*** SUPPLIED RECORDS Section Begins ***

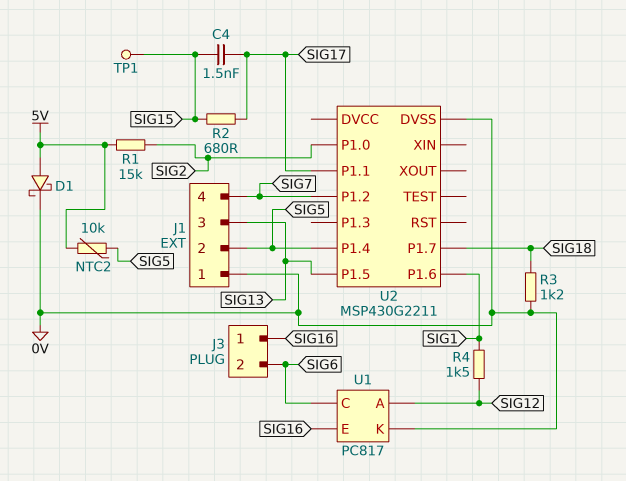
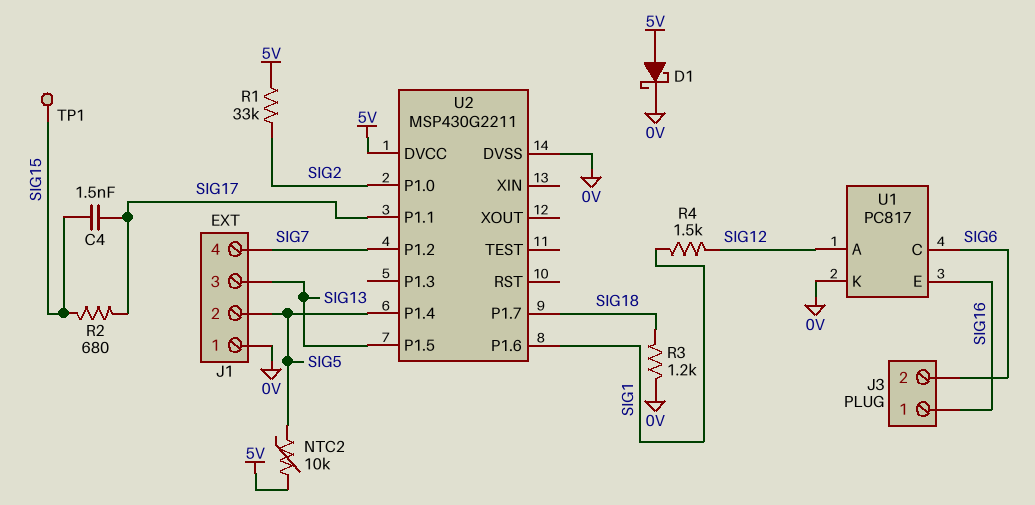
R1: 15k (5V, SIG2) -> 33k (5V, SIG2)
U2 pin DVCC: none -> 5V

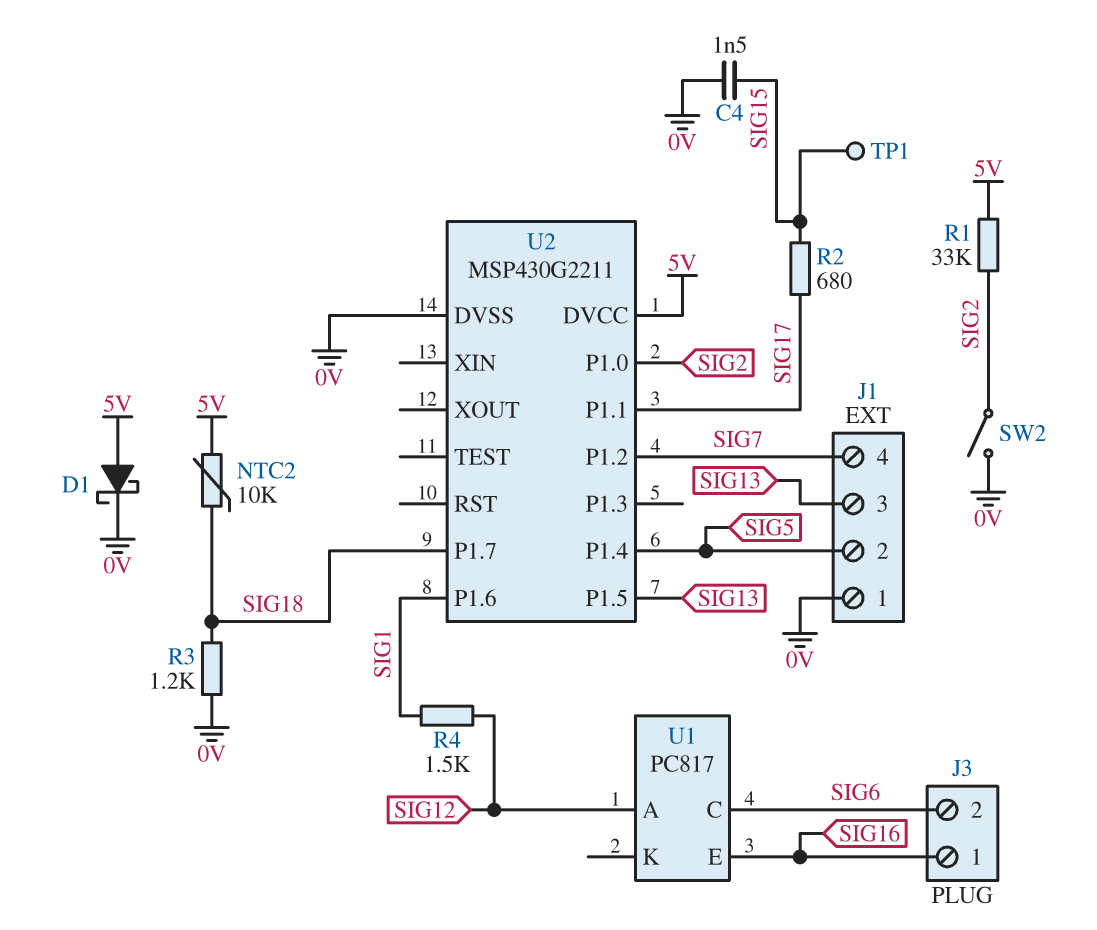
C4: 1.5nF (SIG15, SIG17) -> 1.5nF (0V, SIG15)
NTC2: 10k (5V, SIG5) -> 10k (5V, SIG18)
SW2: none -> switch (0V, SIG2)
U1 pin K: 0V -> none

*** SUPPLIED RECORDS Section Ends ***

REQUIRED WORK: Pictures stay out, but every record above is to be returned exactly.

WRITTEN RESPONSE:
R1: 15k (5V, SIG2) -> 33k (5V, SIG2)
U2 pin DVCC: none -> 5V

C4: 1.5nF (SIG15, SIG17) -> 1.5nF (0V, SIG15)
NTC2: 10k (5V, SIG5) -> 10k (5V, SIG18)
SW2: none -> switch (0V, SIG2)
U1 pin K: 0V -> none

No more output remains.